HOW TO COMPLETE THIS TASK
The answer must consist solely of the lines from the one containing "U3 pin DIS: DIS2 -> RAMP2" through the last line of the records, set down exactly and without any pictures.

Change detection data
========================================================================
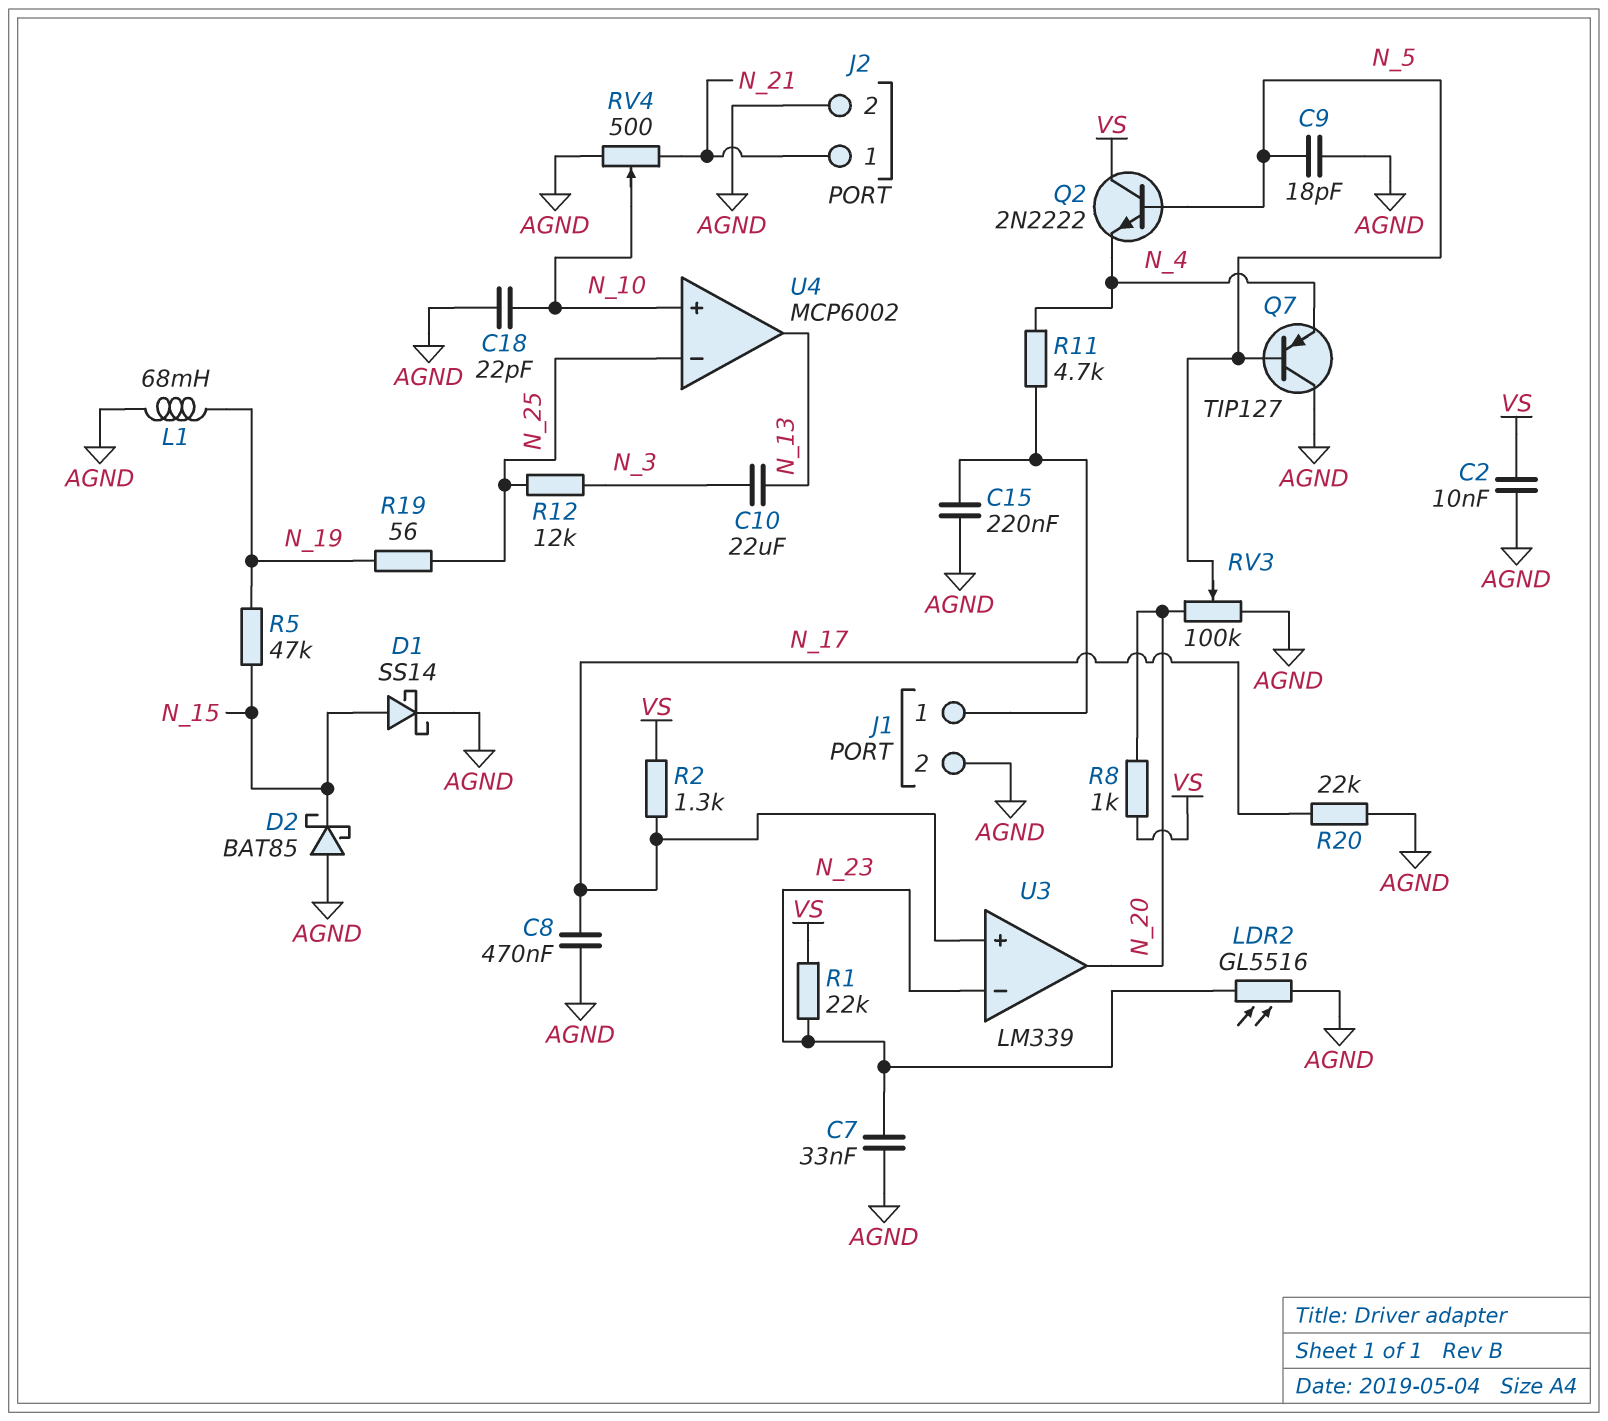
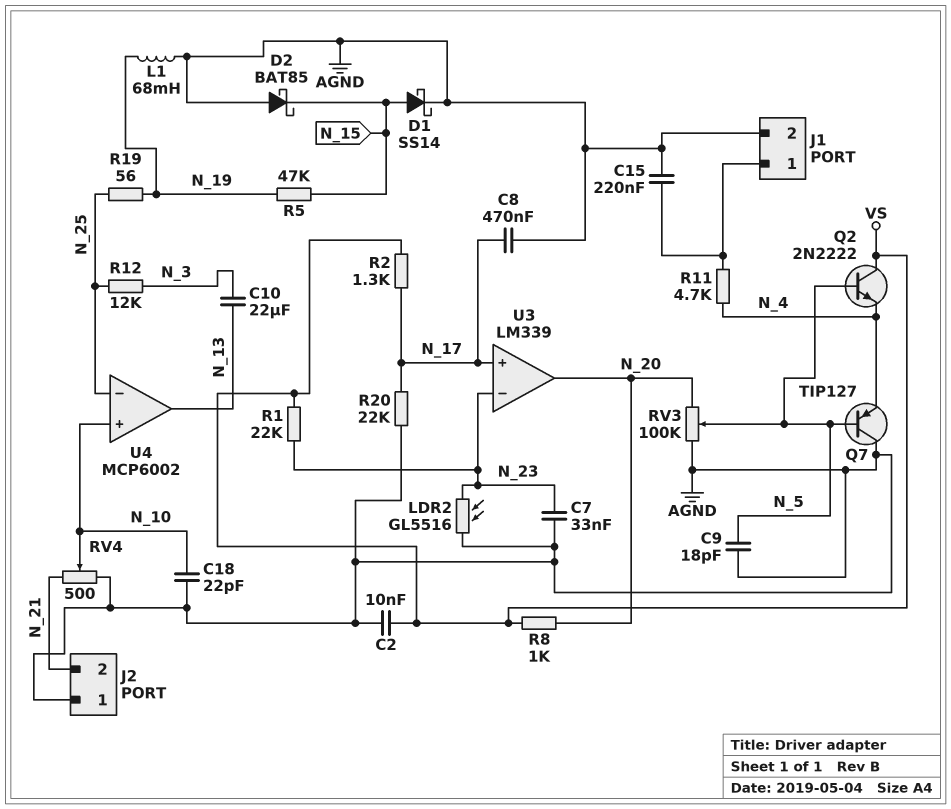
J2 pin 1: N_21 -> AGND
J2 pin 2: AGND -> N_21

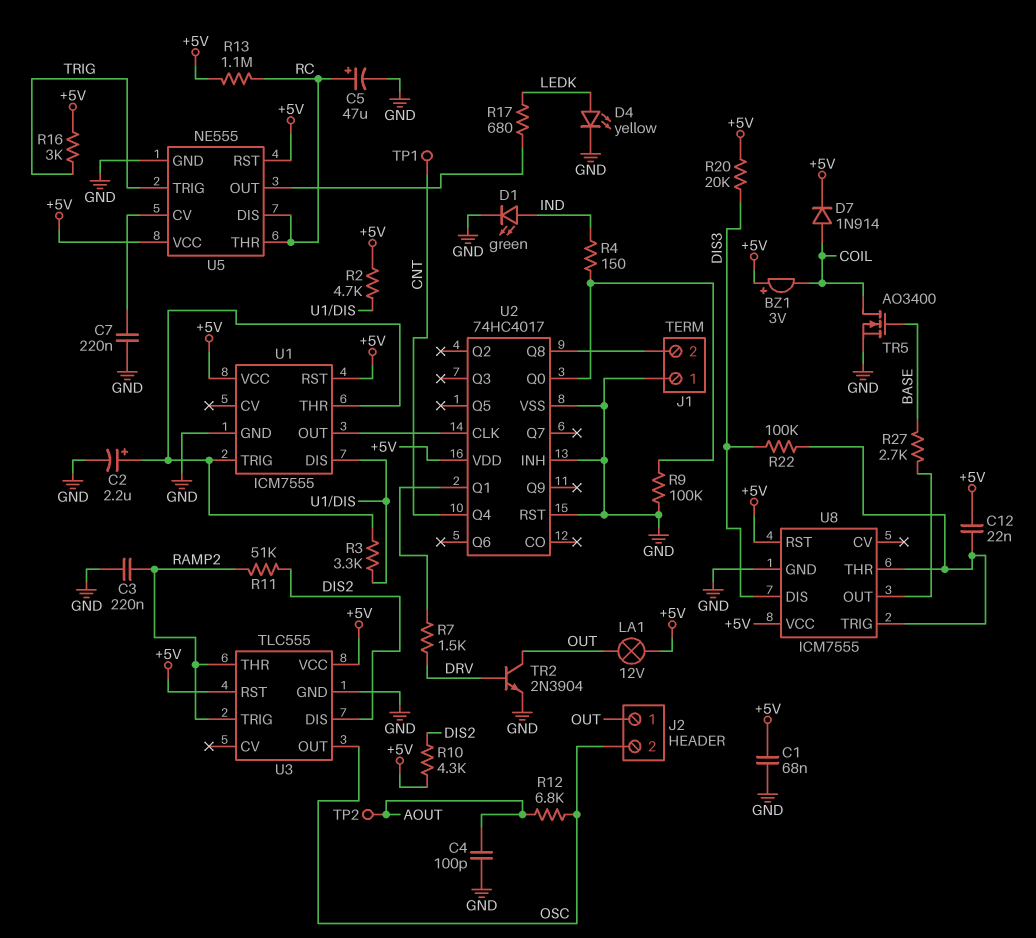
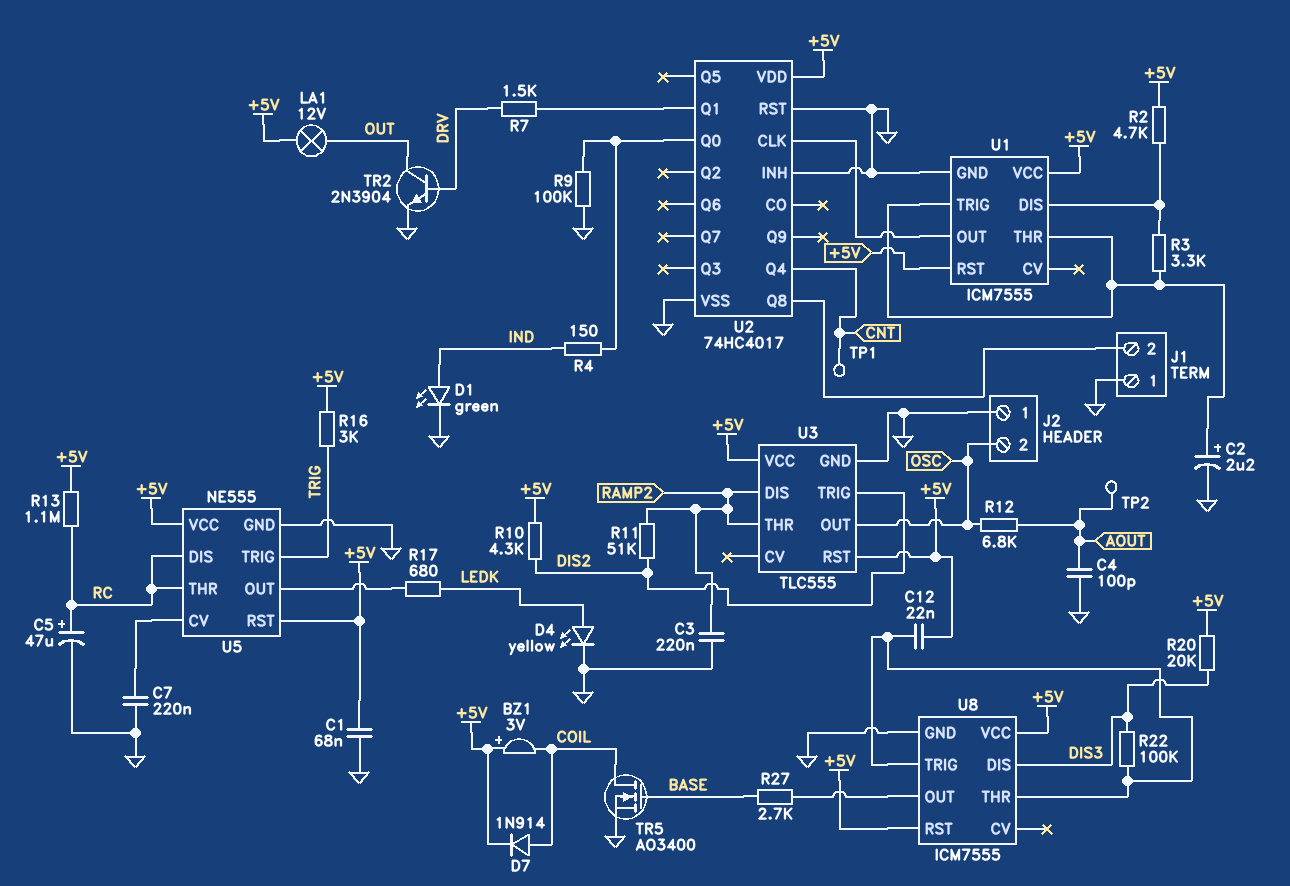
J2 pin 1: OUT -> GND
U3 pin DIS: DIS2 -> RAMP2
U3 pin TRIG: RAMP2 -> DIS2

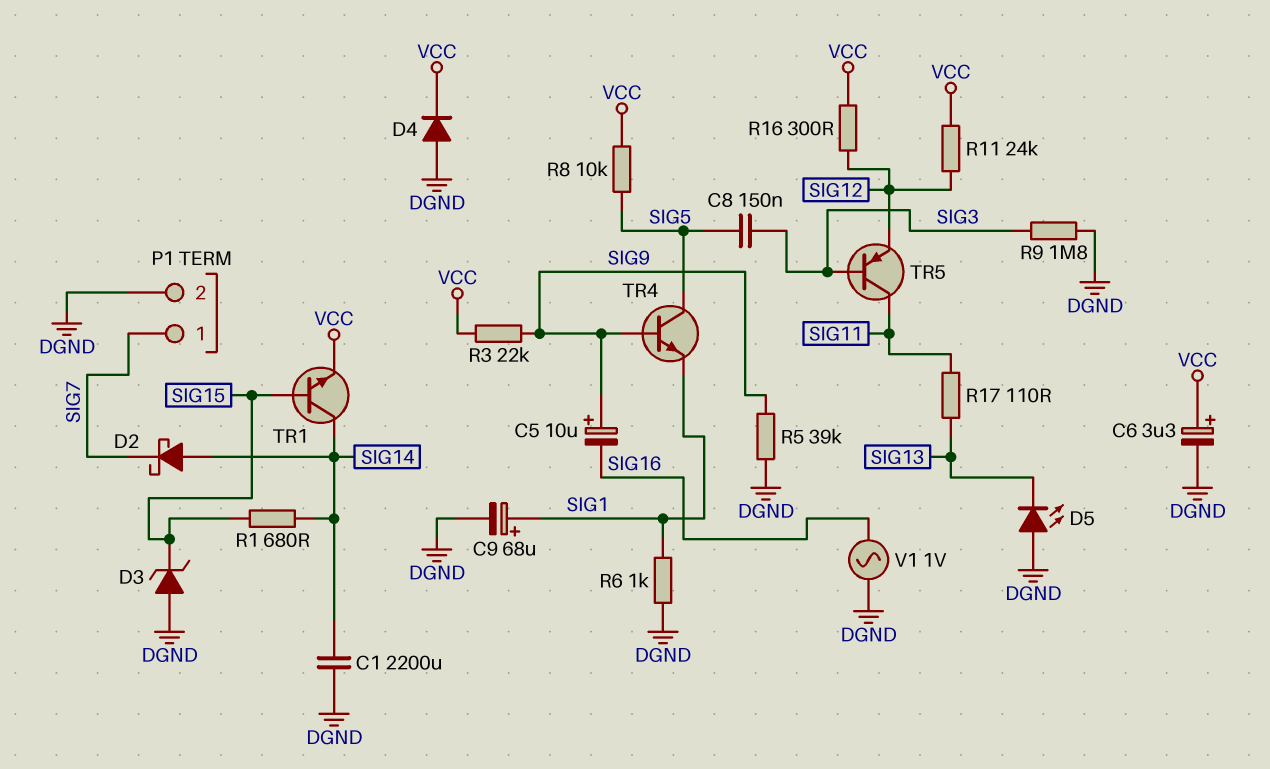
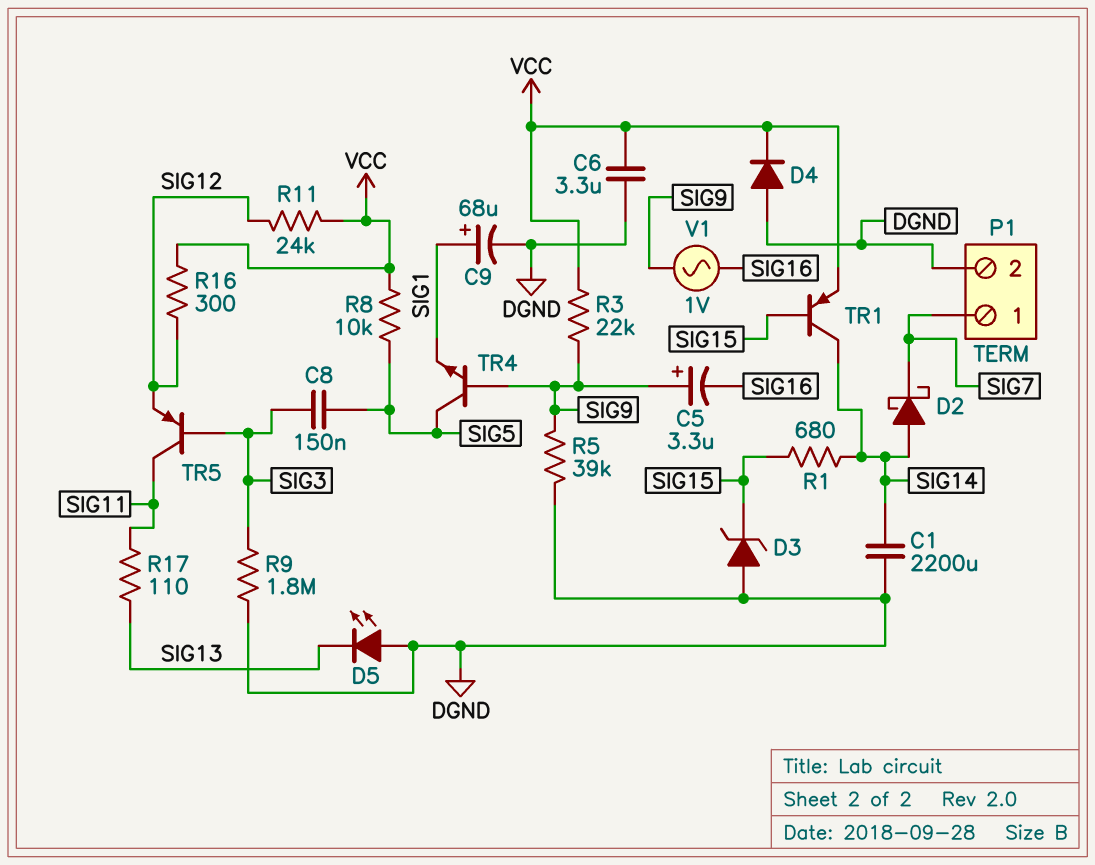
C5: 10uF (plus SIG9, minus SIG16) -> 3.3uF (plus SIG9, minus SIG16)
C6: 3.3uF (plus VCC, minus DGND) -> 3.3uF (DGND, VCC)
R6: 1k (DGND, SIG1) -> none
TR1: NPN (B SIG15, C SIG14, E VCC) -> PNP (B SIG15, C SIG14, E VCC)
V1: AC 1V (DGND, SIG16) -> AC 1V (SIG9, SIG16)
========================================================================
RESULT OF THE EXERCISE
U3 pin DIS: DIS2 -> RAMP2
U3 pin TRIG: RAMP2 -> DIS2

C5: 10uF (plus SIG9, minus SIG16) -> 3.3uF (plus SIG9, minus SIG16)
C6: 3.3uF (plus VCC, minus DGND) -> 3.3uF (DGND, VCC)
R6: 1k (DGND, SIG1) -> none
TR1: NPN (B SIG15, C SIG14, E VCC) -> PNP (B SIG15, C SIG14, E VCC)
V1: AC 1V (DGND, SIG16) -> AC 1V (SIG9, SIG16)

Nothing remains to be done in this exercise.